Assignment:
From the line with "RFID1 pin RST: D5 -> A2" to the final line, print the records exactly as they are.

[Data entries]
_____
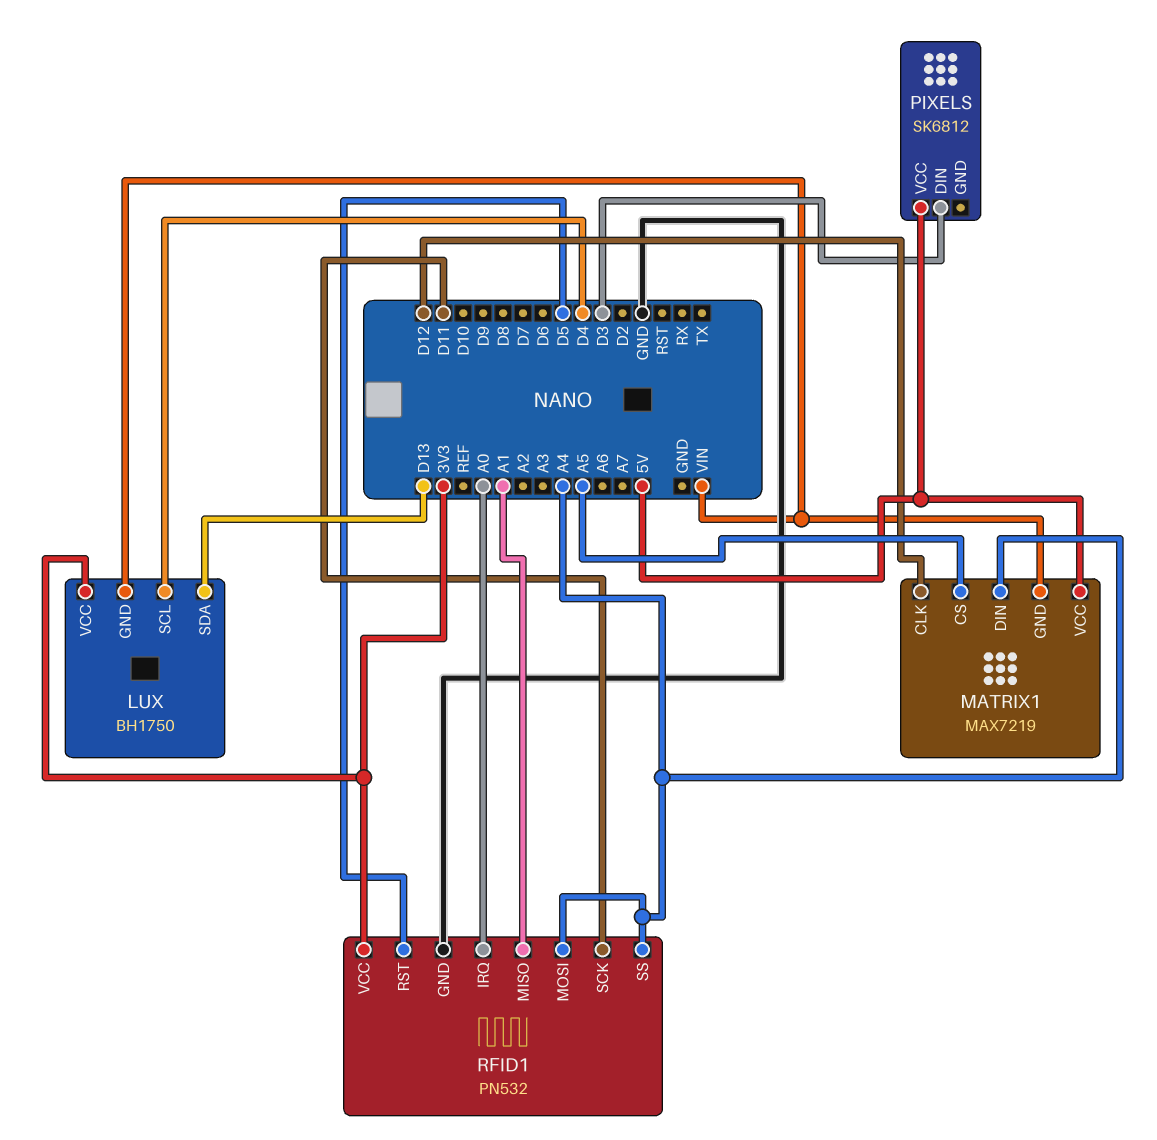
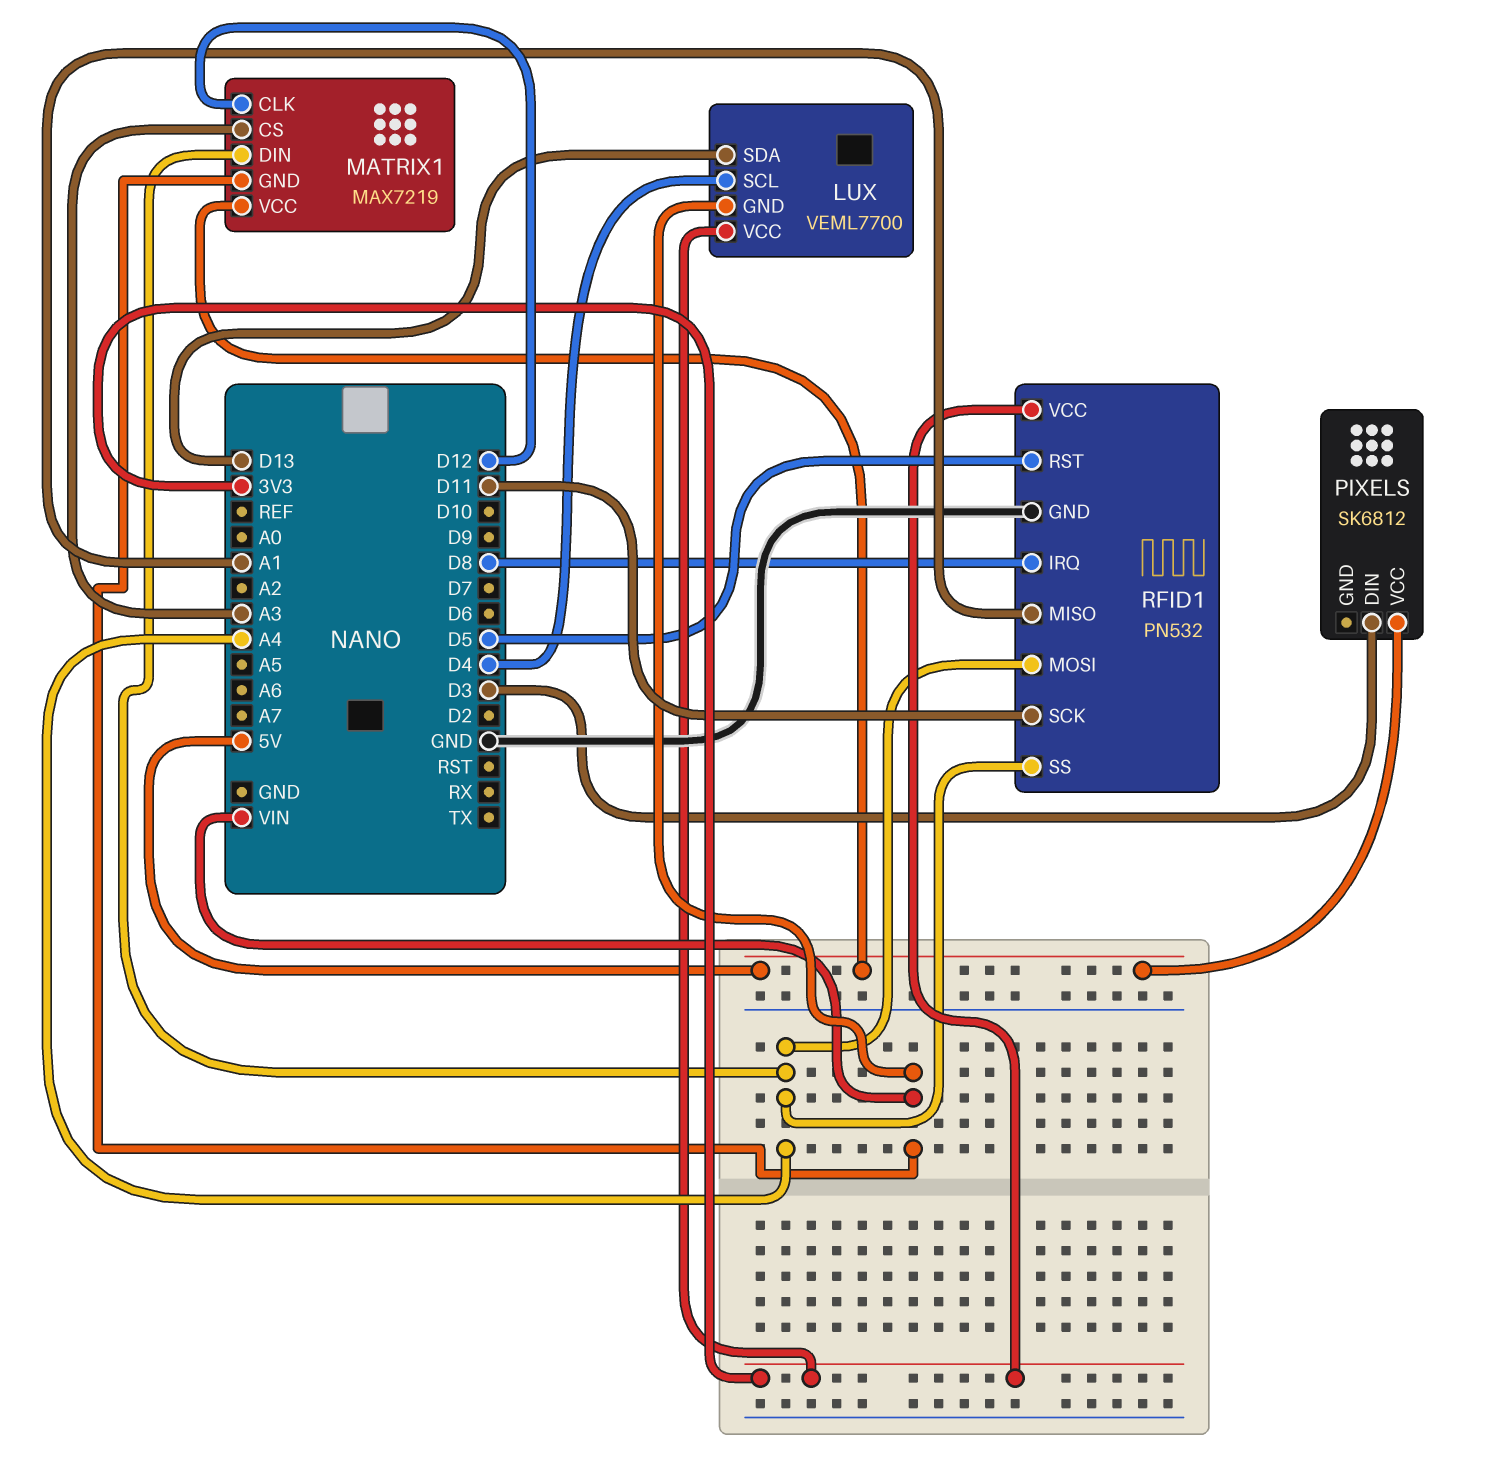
LUX: BH1750 -> VEML7700
MATRIX1 pin CS: A5 -> A3
RFID1 pin IRQ: A0 -> D8

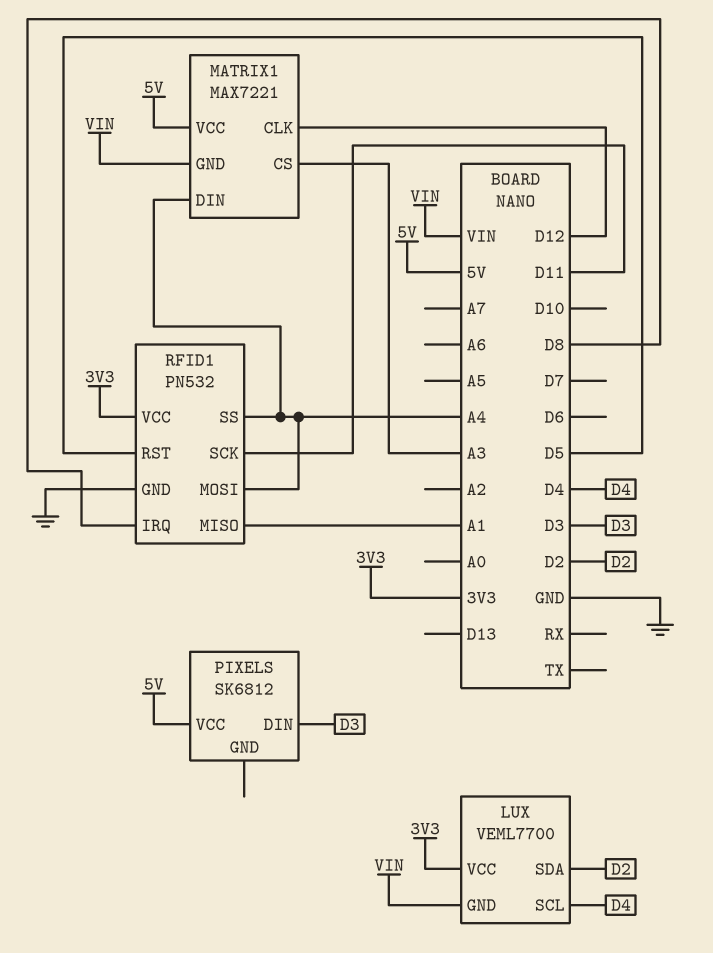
LUX pin SDA: D13 -> D2
MATRIX1: MAX7219 -> MAX7221

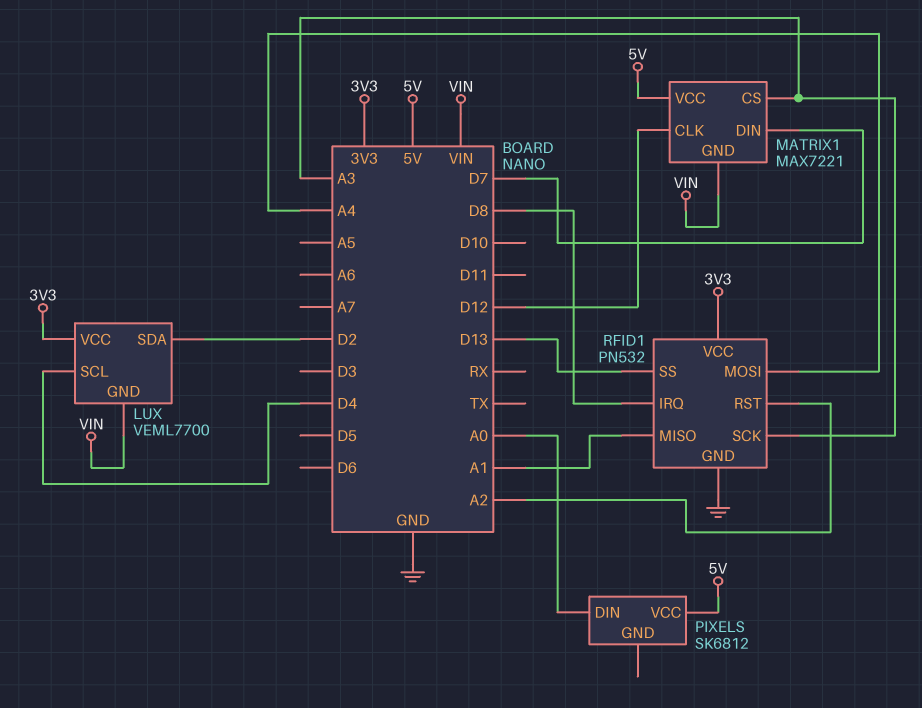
MATRIX1 pin DIN: A4 -> D7
PIXELS pin DIN: D3 -> A0
RFID1 pin RST: D5 -> A2
RFID1 pin SCK: D11 -> A3
RFID1 pin SS: A4 -> D13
_____
Final answer:
RFID1 pin RST: D5 -> A2
RFID1 pin SCK: D11 -> A3
RFID1 pin SS: A4 -> D13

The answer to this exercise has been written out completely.